- [TASK OBJECTIVE]:
Every line below between the one holding "pink circle: (52, 203) -> (57, 256), moved" and the one holding "yellow cross: (53, 48) -> (85, 50), moved", inclusive, should be copied exactly, and no other line.

Start of Block

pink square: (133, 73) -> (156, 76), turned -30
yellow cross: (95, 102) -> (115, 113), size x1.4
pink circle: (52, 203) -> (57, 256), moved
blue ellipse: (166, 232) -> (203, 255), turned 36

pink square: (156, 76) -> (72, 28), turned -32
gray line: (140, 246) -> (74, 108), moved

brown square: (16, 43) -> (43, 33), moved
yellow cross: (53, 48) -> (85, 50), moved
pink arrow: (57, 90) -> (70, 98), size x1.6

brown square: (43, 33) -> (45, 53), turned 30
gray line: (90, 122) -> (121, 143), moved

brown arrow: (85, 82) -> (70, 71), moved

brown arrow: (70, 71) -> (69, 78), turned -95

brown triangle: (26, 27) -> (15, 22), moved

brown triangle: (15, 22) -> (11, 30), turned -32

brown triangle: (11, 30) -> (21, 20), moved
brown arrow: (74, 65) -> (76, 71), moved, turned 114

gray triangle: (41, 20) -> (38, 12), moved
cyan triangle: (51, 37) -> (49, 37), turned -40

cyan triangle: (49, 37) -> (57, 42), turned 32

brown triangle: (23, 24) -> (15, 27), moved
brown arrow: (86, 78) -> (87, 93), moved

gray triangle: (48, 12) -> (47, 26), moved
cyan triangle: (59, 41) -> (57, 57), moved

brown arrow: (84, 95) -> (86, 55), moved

End of Block

- [SOLVED PROBLEM]:
pink circle: (52, 203) -> (57, 256), moved
blue ellipse: (166, 232) -> (203, 255), turned 36

pink square: (156, 76) -> (72, 28), turned -32
gray line: (140, 246) -> (74, 108), moved

brown square: (16, 43) -> (43, 33), moved
yellow cross: (53, 48) -> (85, 50), moved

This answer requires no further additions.